:: WHAT IS REQUIRED ::
Copy the lines below exactly, starting at the one with "tan cone E1 level 1 -> none" and ending at the one with "green brick B1:B3", and leave out any picture.

:: MATERIAL TO PROCESS ::
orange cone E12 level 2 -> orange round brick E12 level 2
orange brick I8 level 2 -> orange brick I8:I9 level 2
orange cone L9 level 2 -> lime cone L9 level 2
* * *
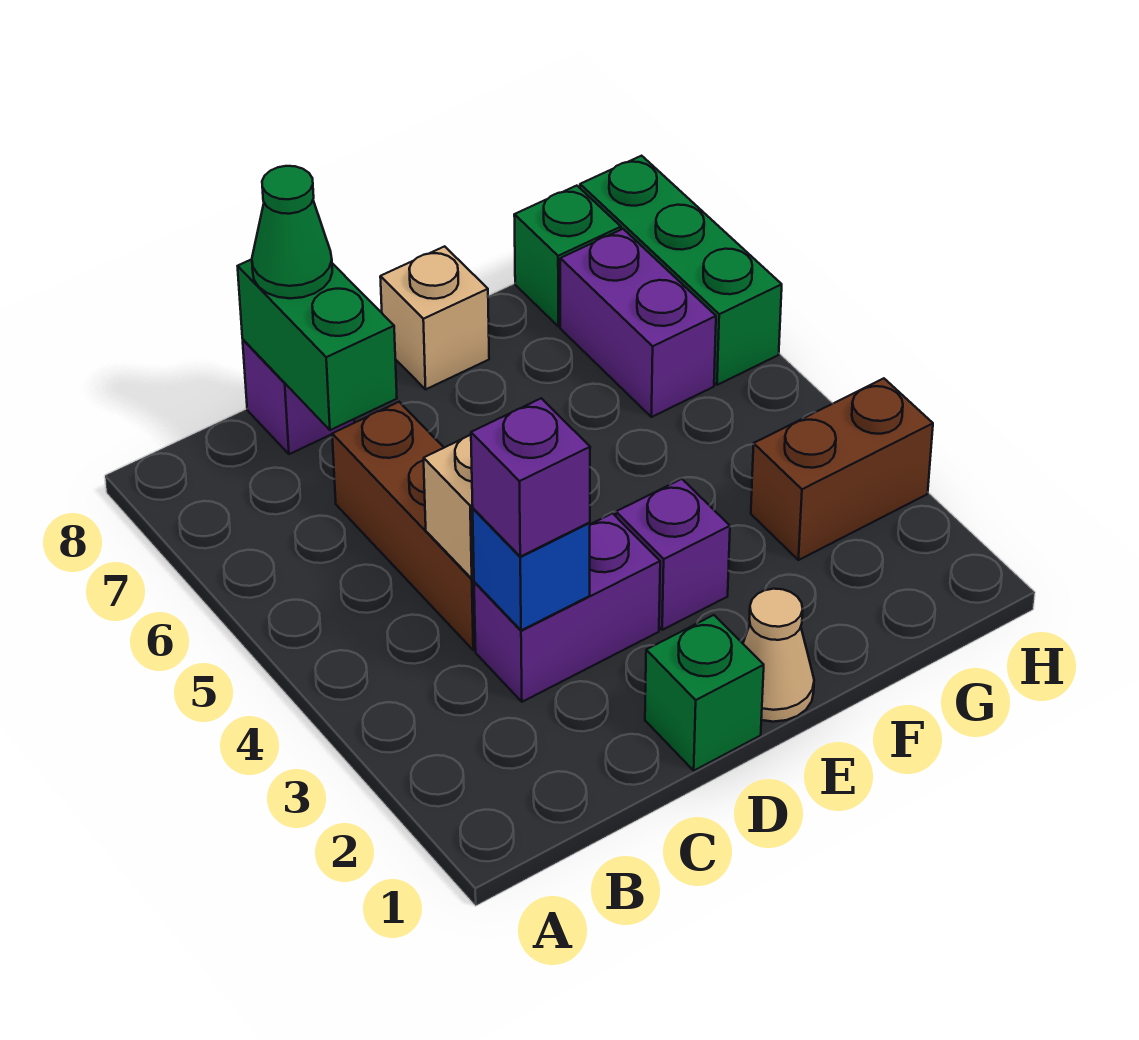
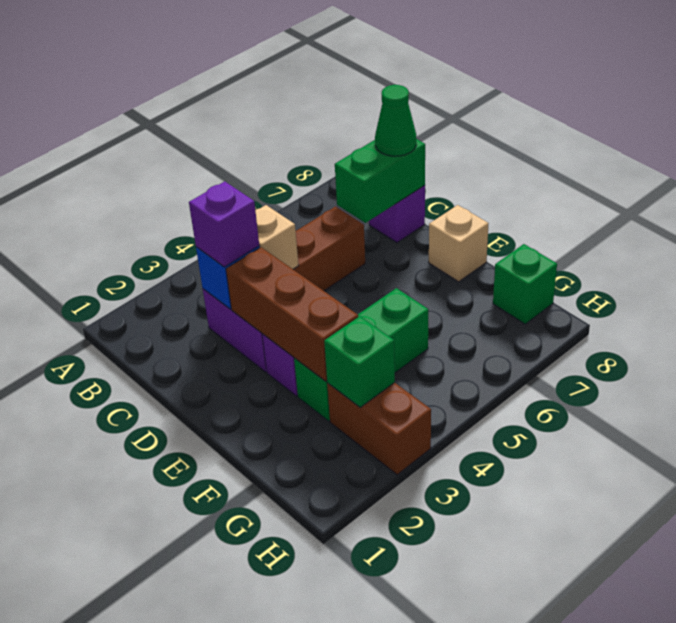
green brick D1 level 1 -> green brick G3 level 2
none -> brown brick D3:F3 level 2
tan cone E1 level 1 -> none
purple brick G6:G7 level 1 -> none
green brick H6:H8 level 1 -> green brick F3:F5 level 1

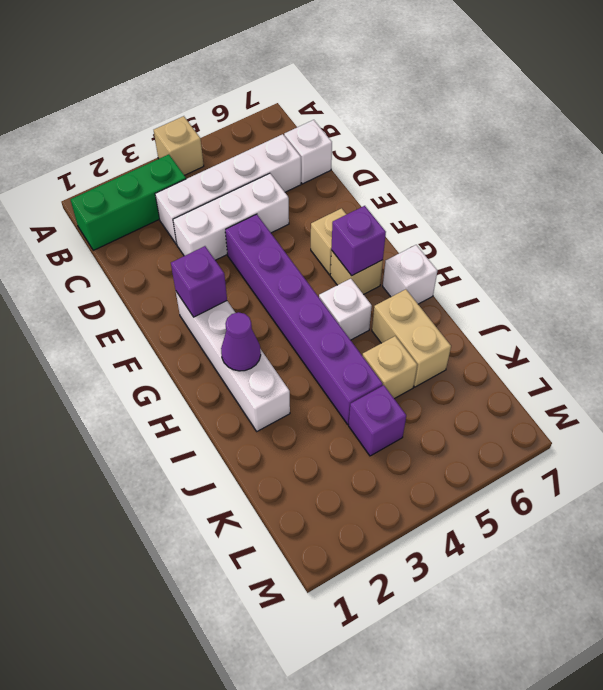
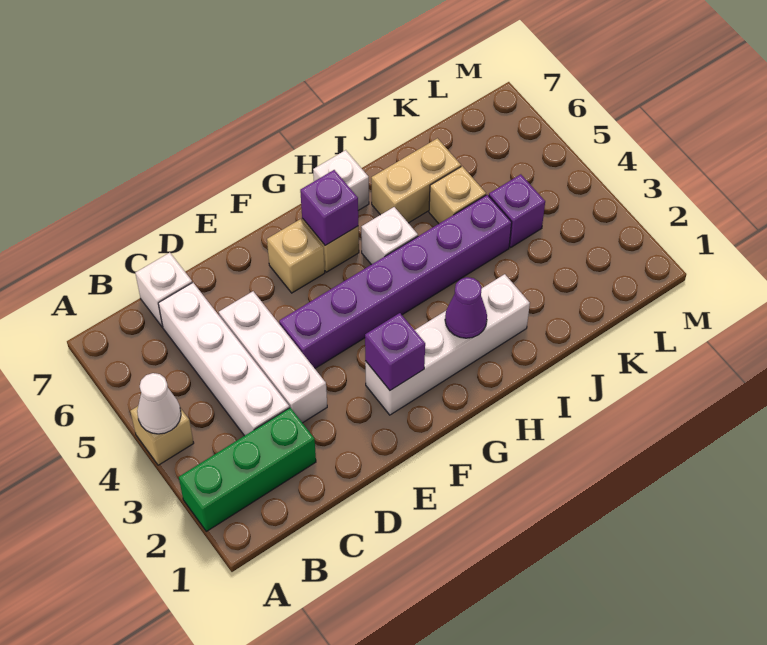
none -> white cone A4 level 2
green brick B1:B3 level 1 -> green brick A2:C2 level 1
...
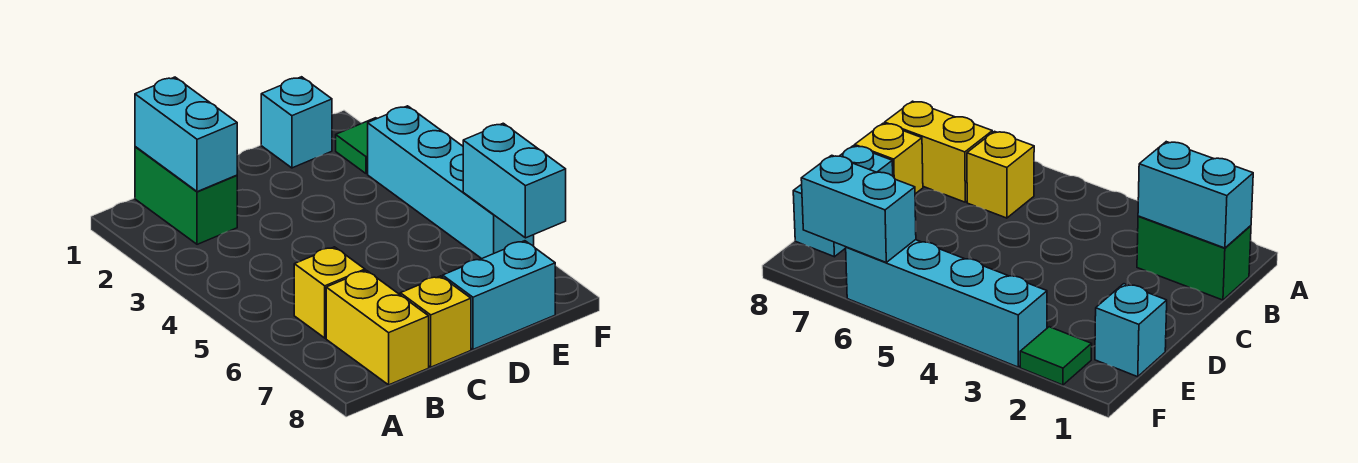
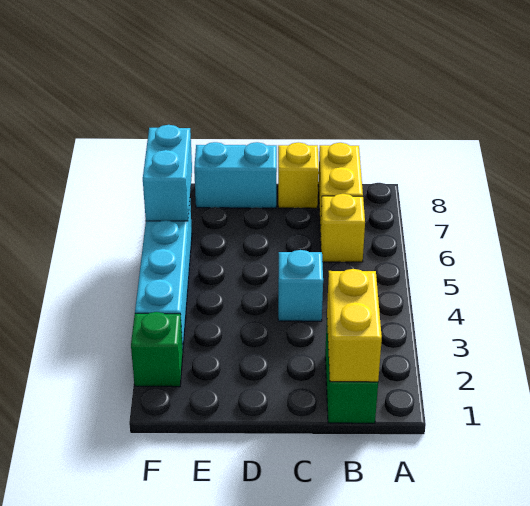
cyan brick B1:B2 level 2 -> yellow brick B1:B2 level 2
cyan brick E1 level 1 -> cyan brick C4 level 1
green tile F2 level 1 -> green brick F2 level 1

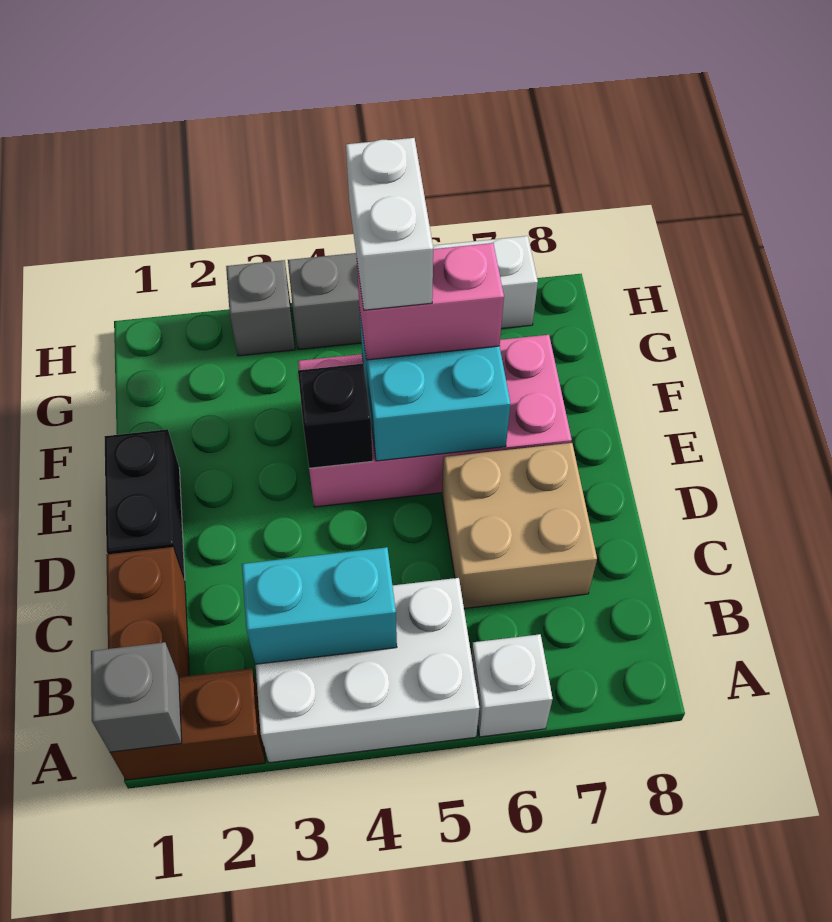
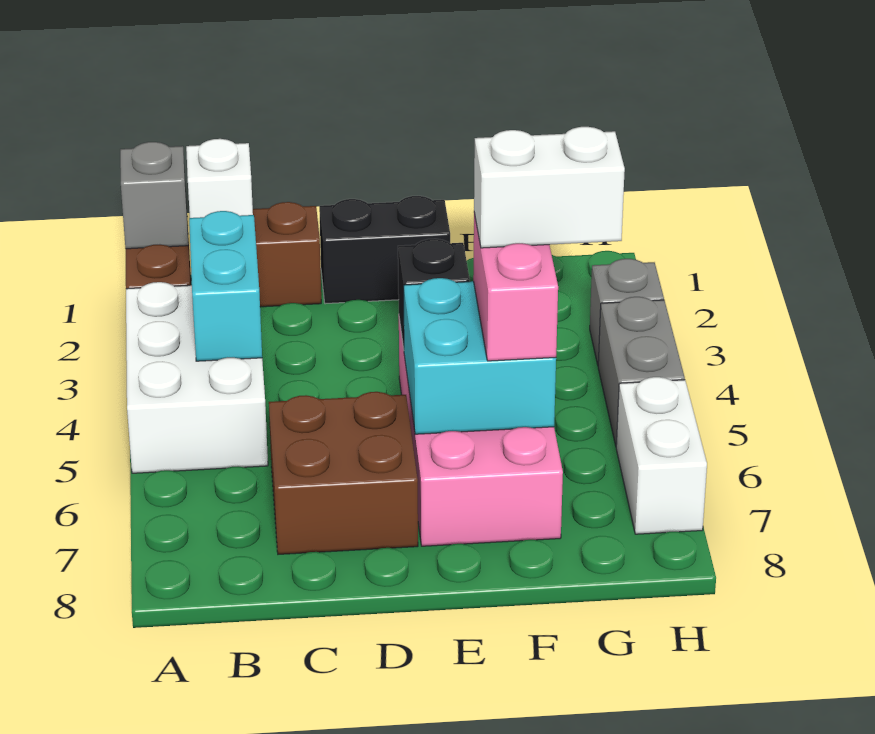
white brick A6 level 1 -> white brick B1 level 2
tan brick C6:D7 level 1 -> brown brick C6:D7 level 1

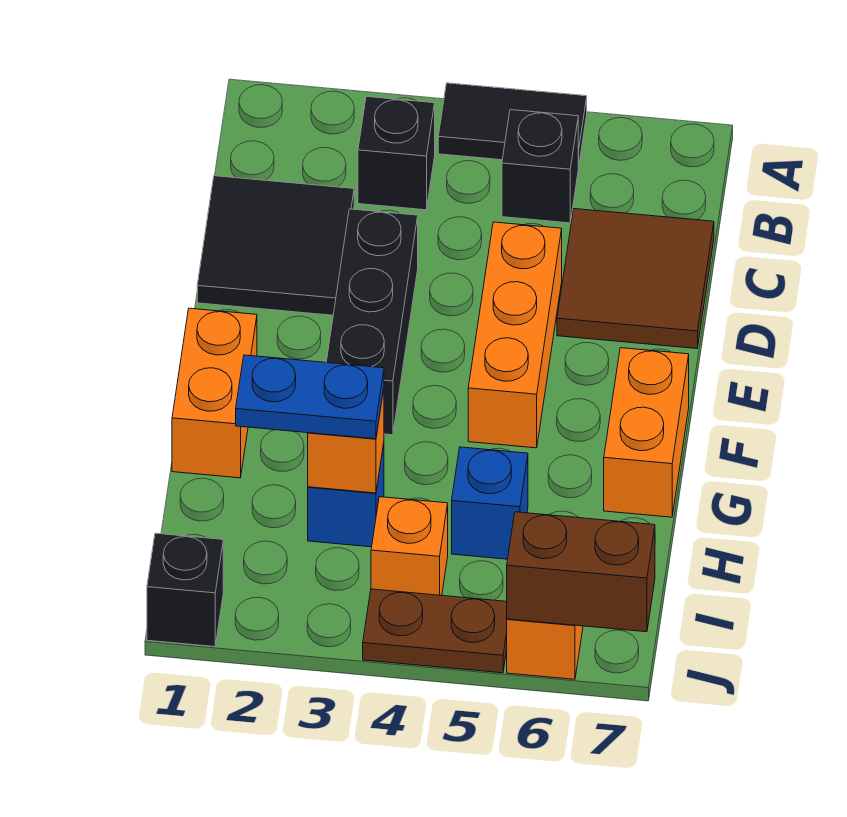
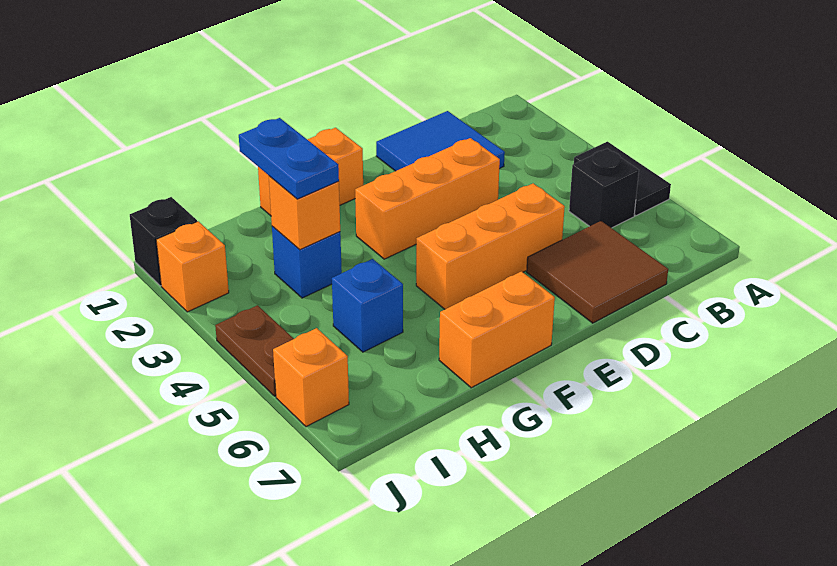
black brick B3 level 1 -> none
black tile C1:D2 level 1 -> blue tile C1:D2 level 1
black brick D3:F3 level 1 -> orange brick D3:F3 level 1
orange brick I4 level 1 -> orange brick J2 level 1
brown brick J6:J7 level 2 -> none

:: RESPONSE ::
tan cone E1 level 1 -> none
purple brick G6:G7 level 1 -> none
green brick H6:H8 level 1 -> green brick F3:F5 level 1

none -> white cone A4 level 2
green brick B1:B3 level 1 -> green brick A2:C2 level 1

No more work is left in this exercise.